[Detected change data]
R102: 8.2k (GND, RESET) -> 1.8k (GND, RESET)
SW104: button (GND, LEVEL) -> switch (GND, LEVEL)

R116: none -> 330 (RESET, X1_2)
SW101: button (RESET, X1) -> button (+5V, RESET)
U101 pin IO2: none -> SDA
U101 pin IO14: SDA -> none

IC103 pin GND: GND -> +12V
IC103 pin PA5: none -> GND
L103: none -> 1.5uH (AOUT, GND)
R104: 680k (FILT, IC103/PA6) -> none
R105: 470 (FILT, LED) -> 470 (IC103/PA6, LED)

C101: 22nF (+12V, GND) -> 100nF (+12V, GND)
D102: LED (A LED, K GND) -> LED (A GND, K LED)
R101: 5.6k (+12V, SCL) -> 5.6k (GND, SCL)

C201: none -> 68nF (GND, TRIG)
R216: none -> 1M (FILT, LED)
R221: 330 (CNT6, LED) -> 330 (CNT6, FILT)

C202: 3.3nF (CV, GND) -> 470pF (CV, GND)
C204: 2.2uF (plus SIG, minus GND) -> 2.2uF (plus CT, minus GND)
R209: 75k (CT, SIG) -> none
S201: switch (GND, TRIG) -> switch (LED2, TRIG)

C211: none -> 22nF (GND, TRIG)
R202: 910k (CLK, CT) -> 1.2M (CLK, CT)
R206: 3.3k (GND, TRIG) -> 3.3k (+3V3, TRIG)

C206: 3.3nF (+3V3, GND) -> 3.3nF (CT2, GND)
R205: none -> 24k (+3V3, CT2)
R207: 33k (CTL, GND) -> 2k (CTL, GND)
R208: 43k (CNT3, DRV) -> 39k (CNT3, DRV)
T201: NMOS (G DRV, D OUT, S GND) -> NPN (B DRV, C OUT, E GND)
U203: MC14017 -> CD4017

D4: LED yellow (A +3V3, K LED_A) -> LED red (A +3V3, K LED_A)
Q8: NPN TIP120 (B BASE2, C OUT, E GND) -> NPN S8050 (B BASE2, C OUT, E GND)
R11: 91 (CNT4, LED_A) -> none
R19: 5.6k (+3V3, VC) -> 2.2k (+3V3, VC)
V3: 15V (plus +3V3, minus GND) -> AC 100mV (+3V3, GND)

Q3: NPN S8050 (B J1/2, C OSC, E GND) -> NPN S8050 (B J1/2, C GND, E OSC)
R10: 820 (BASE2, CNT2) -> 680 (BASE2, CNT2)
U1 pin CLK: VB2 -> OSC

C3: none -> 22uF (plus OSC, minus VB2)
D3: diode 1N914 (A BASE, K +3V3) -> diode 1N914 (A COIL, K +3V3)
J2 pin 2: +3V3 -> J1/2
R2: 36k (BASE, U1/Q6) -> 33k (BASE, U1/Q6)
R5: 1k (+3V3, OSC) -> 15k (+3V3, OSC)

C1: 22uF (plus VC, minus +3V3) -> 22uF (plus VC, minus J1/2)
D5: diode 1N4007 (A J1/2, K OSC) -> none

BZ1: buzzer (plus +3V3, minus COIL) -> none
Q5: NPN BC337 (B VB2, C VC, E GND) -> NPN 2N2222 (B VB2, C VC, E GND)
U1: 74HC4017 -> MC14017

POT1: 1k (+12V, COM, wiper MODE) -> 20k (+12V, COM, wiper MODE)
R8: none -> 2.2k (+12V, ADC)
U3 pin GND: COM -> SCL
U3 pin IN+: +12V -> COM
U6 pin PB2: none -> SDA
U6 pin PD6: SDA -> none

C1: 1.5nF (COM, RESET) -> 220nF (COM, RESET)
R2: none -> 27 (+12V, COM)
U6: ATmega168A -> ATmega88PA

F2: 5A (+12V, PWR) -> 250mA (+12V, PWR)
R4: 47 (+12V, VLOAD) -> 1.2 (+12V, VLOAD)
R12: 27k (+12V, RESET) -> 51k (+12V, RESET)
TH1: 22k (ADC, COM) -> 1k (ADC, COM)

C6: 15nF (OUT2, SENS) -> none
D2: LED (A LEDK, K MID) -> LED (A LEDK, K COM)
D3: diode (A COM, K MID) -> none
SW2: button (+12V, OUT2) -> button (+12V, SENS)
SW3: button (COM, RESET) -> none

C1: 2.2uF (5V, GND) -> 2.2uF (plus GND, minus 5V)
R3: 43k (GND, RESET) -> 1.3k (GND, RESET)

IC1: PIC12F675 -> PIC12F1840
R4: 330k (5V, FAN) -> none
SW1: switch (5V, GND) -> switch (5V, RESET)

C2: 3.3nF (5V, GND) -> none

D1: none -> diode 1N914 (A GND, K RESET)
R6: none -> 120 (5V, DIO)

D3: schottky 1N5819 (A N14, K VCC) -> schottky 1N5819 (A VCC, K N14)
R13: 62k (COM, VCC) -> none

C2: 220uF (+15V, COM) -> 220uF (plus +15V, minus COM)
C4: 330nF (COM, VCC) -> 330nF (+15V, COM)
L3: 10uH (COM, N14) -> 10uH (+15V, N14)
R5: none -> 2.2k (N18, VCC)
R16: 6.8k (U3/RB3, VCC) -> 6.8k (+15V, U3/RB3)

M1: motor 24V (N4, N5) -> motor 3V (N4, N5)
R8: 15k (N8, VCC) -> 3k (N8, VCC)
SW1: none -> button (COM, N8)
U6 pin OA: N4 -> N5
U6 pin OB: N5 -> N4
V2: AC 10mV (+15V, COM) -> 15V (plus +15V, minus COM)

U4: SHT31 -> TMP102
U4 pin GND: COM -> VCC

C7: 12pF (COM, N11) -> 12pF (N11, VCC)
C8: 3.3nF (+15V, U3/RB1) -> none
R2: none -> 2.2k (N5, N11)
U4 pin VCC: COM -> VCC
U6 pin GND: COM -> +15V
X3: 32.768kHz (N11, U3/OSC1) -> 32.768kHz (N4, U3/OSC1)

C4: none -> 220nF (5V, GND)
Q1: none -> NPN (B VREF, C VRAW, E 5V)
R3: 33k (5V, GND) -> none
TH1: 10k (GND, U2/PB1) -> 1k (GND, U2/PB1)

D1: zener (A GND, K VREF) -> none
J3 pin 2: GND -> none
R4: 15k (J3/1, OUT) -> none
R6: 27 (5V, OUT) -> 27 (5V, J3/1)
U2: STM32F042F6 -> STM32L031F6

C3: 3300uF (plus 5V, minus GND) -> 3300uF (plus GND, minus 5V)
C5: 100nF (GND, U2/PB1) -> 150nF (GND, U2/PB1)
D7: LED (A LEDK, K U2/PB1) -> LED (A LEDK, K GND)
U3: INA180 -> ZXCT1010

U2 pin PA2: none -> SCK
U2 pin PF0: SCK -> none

Exercise: Each record shown above must be printed once more, exactly.

Written response:
R102: 8.2k (GND, RESET) -> 1.8k (GND, RESET)
SW104: button (GND, LEVEL) -> switch (GND, LEVEL)

R116: none -> 330 (RESET, X1_2)
SW101: button (RESET, X1) -> button (+5V, RESET)
U101 pin IO2: none -> SDA
U101 pin IO14: SDA -> none

IC103 pin GND: GND -> +12V
IC103 pin PA5: none -> GND
L103: none -> 1.5uH (AOUT, GND)
R104: 680k (FILT, IC103/PA6) -> none
R105: 470 (FILT, LED) -> 470 (IC103/PA6, LED)

C101: 22nF (+12V, GND) -> 100nF (+12V, GND)
D102: LED (A LED, K GND) -> LED (A GND, K LED)
R101: 5.6k (+12V, SCL) -> 5.6k (GND, SCL)

C201: none -> 68nF (GND, TRIG)
R216: none -> 1M (FILT, LED)
R221: 330 (CNT6, LED) -> 330 (CNT6, FILT)

C202: 3.3nF (CV, GND) -> 470pF (CV, GND)
C204: 2.2uF (plus SIG, minus GND) -> 2.2uF (plus CT, minus GND)
R209: 75k (CT, SIG) -> none
S201: switch (GND, TRIG) -> switch (LED2, TRIG)

C211: none -> 22nF (GND, TRIG)
R202: 910k (CLK, CT) -> 1.2M (CLK, CT)
R206: 3.3k (GND, TRIG) -> 3.3k (+3V3, TRIG)

C206: 3.3nF (+3V3, GND) -> 3.3nF (CT2, GND)
R205: none -> 24k (+3V3, CT2)
R207: 33k (CTL, GND) -> 2k (CTL, GND)
R208: 43k (CNT3, DRV) -> 39k (CNT3, DRV)
T201: NMOS (G DRV, D OUT, S GND) -> NPN (B DRV, C OUT, E GND)
U203: MC14017 -> CD4017

D4: LED yellow (A +3V3, K LED_A) -> LED red (A +3V3, K LED_A)
Q8: NPN TIP120 (B BASE2, C OUT, E GND) -> NPN S8050 (B BASE2, C OUT, E GND)
R11: 91 (CNT4, LED_A) -> none
R19: 5.6k (+3V3, VC) -> 2.2k (+3V3, VC)
V3: 15V (plus +3V3, minus GND) -> AC 100mV (+3V3, GND)

Q3: NPN S8050 (B J1/2, C OSC, E GND) -> NPN S8050 (B J1/2, C GND, E OSC)
R10: 820 (BASE2, CNT2) -> 680 (BASE2, CNT2)
U1 pin CLK: VB2 -> OSC

C3: none -> 22uF (plus OSC, minus VB2)
D3: diode 1N914 (A BASE, K +3V3) -> diode 1N914 (A COIL, K +3V3)
J2 pin 2: +3V3 -> J1/2
R2: 36k (BASE, U1/Q6) -> 33k (BASE, U1/Q6)
R5: 1k (+3V3, OSC) -> 15k (+3V3, OSC)

C1: 22uF (plus VC, minus +3V3) -> 22uF (plus VC, minus J1/2)
D5: diode 1N4007 (A J1/2, K OSC) -> none

BZ1: buzzer (plus +3V3, minus COIL) -> none
Q5: NPN BC337 (B VB2, C VC, E GND) -> NPN 2N2222 (B VB2, C VC, E GND)
U1: 74HC4017 -> MC14017

POT1: 1k (+12V, COM, wiper MODE) -> 20k (+12V, COM, wiper MODE)
R8: none -> 2.2k (+12V, ADC)
U3 pin GND: COM -> SCL
U3 pin IN+: +12V -> COM
U6 pin PB2: none -> SDA
U6 pin PD6: SDA -> none

C1: 1.5nF (COM, RESET) -> 220nF (COM, RESET)
R2: none -> 27 (+12V, COM)
U6: ATmega168A -> ATmega88PA

F2: 5A (+12V, PWR) -> 250mA (+12V, PWR)
R4: 47 (+12V, VLOAD) -> 1.2 (+12V, VLOAD)
R12: 27k (+12V, RESET) -> 51k (+12V, RESET)
TH1: 22k (ADC, COM) -> 1k (ADC, COM)

C6: 15nF (OUT2, SENS) -> none
D2: LED (A LEDK, K MID) -> LED (A LEDK, K COM)
D3: diode (A COM, K MID) -> none
SW2: button (+12V, OUT2) -> button (+12V, SENS)
SW3: button (COM, RESET) -> none

C1: 2.2uF (5V, GND) -> 2.2uF (plus GND, minus 5V)
R3: 43k (GND, RESET) -> 1.3k (GND, RESET)

IC1: PIC12F675 -> PIC12F1840
R4: 330k (5V, FAN) -> none
SW1: switch (5V, GND) -> switch (5V, RESET)

C2: 3.3nF (5V, GND) -> none

D1: none -> diode 1N914 (A GND, K RESET)
R6: none -> 120 (5V, DIO)

D3: schottky 1N5819 (A N14, K VCC) -> schottky 1N5819 (A VCC, K N14)
R13: 62k (COM, VCC) -> none

C2: 220uF (+15V, COM) -> 220uF (plus +15V, minus COM)
C4: 330nF (COM, VCC) -> 330nF (+15V, COM)
L3: 10uH (COM, N14) -> 10uH (+15V, N14)
R5: none -> 2.2k (N18, VCC)
R16: 6.8k (U3/RB3, VCC) -> 6.8k (+15V, U3/RB3)

M1: motor 24V (N4, N5) -> motor 3V (N4, N5)
R8: 15k (N8, VCC) -> 3k (N8, VCC)
SW1: none -> button (COM, N8)
U6 pin OA: N4 -> N5
U6 pin OB: N5 -> N4
V2: AC 10mV (+15V, COM) -> 15V (plus +15V, minus COM)

U4: SHT31 -> TMP102
U4 pin GND: COM -> VCC

C7: 12pF (COM, N11) -> 12pF (N11, VCC)
C8: 3.3nF (+15V, U3/RB1) -> none
R2: none -> 2.2k (N5, N11)
U4 pin VCC: COM -> VCC
U6 pin GND: COM -> +15V
X3: 32.768kHz (N11, U3/OSC1) -> 32.768kHz (N4, U3/OSC1)

C4: none -> 220nF (5V, GND)
Q1: none -> NPN (B VREF, C VRAW, E 5V)
R3: 33k (5V, GND) -> none
TH1: 10k (GND, U2/PB1) -> 1k (GND, U2/PB1)

D1: zener (A GND, K VREF) -> none
J3 pin 2: GND -> none
R4: 15k (J3/1, OUT) -> none
R6: 27 (5V, OUT) -> 27 (5V, J3/1)
U2: STM32F042F6 -> STM32L031F6

C3: 3300uF (plus 5V, minus GND) -> 3300uF (plus GND, minus 5V)
C5: 100nF (GND, U2/PB1) -> 150nF (GND, U2/PB1)
D7: LED (A LEDK, K U2/PB1) -> LED (A LEDK, K GND)
U3: INA180 -> ZXCT1010

U2 pin PA2: none -> SCK
U2 pin PF0: SCK -> none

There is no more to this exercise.